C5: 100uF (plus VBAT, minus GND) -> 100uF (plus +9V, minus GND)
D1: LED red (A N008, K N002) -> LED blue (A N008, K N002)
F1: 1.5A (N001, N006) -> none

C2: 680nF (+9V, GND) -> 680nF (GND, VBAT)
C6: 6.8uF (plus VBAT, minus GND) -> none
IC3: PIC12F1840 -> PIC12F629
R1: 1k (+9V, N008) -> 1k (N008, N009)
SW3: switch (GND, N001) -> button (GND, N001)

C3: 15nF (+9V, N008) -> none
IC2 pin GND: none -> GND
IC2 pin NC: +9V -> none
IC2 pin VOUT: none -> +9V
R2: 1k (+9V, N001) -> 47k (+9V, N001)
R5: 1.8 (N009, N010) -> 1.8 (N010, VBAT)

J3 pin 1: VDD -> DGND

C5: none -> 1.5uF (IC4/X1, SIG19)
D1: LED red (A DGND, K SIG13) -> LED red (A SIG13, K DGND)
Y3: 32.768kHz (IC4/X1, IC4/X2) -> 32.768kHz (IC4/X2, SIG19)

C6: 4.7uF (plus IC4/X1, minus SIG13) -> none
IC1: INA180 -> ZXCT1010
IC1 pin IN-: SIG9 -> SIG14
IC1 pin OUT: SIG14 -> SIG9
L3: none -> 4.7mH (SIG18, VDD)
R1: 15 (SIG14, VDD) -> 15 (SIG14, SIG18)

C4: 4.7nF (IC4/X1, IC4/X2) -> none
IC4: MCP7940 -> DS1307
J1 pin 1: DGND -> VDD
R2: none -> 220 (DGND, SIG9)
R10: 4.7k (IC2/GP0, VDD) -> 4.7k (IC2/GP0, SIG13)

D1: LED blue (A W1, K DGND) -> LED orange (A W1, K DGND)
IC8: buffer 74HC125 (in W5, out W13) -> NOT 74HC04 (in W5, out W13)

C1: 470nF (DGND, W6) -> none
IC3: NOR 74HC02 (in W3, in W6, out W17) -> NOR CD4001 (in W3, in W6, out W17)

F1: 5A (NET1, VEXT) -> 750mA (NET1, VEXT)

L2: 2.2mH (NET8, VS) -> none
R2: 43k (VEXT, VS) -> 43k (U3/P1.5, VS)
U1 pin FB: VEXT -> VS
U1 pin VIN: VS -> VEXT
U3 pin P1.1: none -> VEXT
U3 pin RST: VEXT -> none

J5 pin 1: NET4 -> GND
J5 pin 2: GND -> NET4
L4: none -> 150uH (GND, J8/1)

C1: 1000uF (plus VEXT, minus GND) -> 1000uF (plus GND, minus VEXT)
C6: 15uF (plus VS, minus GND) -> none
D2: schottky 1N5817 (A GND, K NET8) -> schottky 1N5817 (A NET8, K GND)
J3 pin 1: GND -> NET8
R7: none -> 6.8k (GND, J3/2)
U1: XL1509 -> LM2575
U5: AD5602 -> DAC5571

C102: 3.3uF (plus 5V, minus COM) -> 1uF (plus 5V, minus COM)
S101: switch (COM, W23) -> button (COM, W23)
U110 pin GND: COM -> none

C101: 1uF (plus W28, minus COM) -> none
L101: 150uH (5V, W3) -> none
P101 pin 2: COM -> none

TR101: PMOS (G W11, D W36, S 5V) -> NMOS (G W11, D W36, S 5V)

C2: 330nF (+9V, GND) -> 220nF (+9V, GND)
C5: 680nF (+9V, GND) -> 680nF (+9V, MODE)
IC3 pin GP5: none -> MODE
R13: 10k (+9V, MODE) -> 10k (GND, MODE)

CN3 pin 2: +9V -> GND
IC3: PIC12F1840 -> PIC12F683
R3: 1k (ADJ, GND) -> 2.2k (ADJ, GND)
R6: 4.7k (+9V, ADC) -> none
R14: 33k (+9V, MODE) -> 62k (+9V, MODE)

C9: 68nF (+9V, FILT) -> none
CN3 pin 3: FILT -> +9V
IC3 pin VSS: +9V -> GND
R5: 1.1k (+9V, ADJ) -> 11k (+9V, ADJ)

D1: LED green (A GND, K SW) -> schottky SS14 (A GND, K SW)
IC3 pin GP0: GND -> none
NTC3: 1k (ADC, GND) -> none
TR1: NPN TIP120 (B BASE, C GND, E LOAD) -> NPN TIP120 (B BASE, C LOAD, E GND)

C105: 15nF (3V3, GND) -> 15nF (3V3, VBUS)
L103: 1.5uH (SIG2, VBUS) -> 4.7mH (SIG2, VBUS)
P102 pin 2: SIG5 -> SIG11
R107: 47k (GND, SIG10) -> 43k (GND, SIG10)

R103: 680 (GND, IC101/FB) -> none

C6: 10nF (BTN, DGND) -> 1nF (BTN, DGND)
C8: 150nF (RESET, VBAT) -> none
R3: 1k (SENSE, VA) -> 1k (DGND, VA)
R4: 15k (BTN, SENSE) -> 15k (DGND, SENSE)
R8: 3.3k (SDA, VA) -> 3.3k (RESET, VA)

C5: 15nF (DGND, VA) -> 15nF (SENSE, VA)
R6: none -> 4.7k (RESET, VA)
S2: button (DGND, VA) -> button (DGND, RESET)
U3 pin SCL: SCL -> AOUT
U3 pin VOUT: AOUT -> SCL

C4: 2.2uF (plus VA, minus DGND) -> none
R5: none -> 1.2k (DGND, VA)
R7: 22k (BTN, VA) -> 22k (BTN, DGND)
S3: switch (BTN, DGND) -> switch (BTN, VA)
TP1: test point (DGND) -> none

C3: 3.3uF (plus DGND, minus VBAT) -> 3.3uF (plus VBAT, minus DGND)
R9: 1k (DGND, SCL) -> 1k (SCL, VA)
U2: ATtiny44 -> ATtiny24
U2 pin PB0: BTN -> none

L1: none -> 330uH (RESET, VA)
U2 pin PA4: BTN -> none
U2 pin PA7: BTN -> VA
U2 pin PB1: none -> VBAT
******
Aim of the task ▸ Copy exactly, please, the span of lines that begins at the line with "C3: 3.3uF (plus" and ends at the last line of the data, both included.

Answer to this problem ▸
C3: 3.3uF (plus DGND, minus VBAT) -> 3.3uF (plus VBAT, minus DGND)
R9: 1k (DGND, SCL) -> 1k (SCL, VA)
U2: ATtiny44 -> ATtiny24
U2 pin PB0: BTN -> none

L1: none -> 330uH (RESET, VA)
U2 pin PA4: BTN -> none
U2 pin PA7: BTN -> VA
U2 pin PB1: none -> VBAT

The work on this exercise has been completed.